* _EXERCISE OBJECTIVE_: Where the line containing "new: TURQUOISE MOUSE" appears in the records below, begin there and write out each line exactly until the last one, and nothing more.

##########

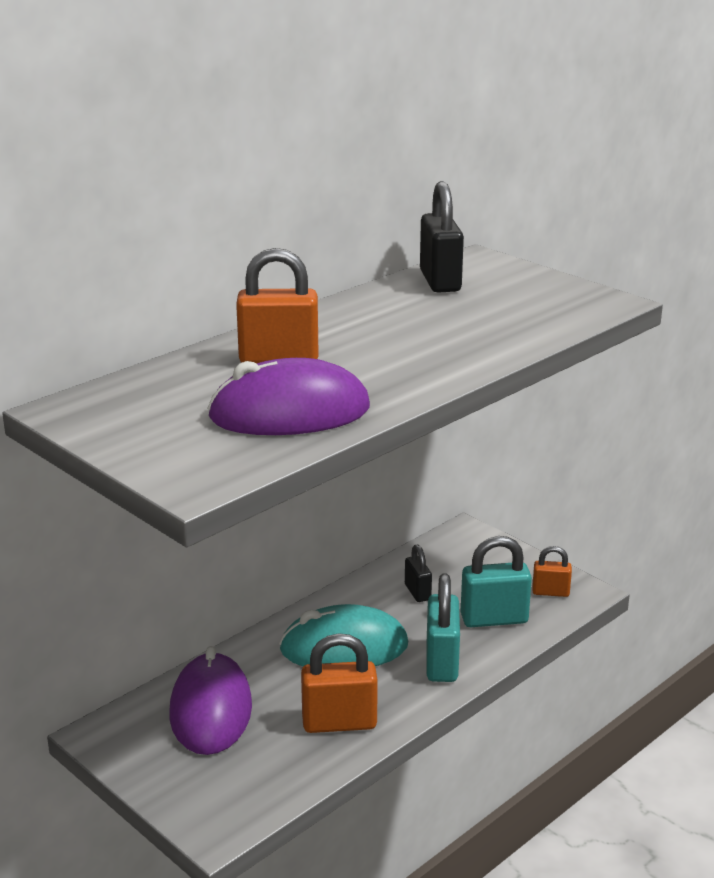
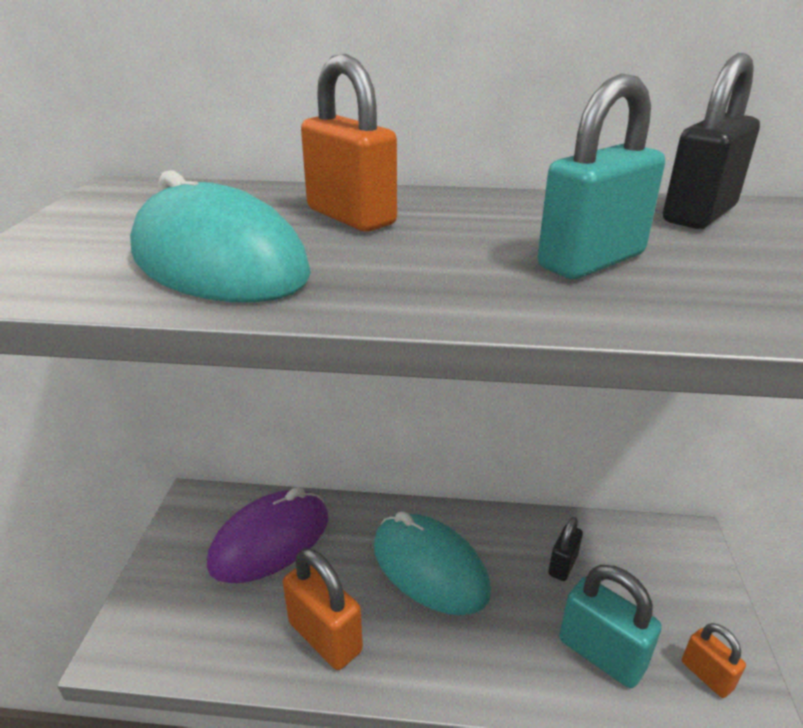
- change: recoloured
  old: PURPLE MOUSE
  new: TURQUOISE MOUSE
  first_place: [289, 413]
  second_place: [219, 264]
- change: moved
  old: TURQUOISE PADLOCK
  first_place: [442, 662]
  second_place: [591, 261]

##########

* _SOLUTION TO THE PROBLEM_:
  new: TURQUOISE MOUSE
  first_place: [289, 413]
  second_place: [219, 264]
- change: moved
  old: TURQUOISE PADLOCK
  first_place: [442, 662]
  second_place: [591, 261]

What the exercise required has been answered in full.